What to produce: Transcribe, without alteration, the line that includes "grey tile C1:H1" and each line after it until the records end, omitting all that precede it.
= = = =
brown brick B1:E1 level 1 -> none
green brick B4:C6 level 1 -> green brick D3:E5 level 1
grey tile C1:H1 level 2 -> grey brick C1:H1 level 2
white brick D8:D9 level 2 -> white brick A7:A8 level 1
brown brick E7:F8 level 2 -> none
= = = =
Answer space:
grey tile C1:H1 level 2 -> grey brick C1:H1 level 2
white brick D8:D9 level 2 -> white brick A7:A8 level 1
brown brick E7:F8 level 2 -> none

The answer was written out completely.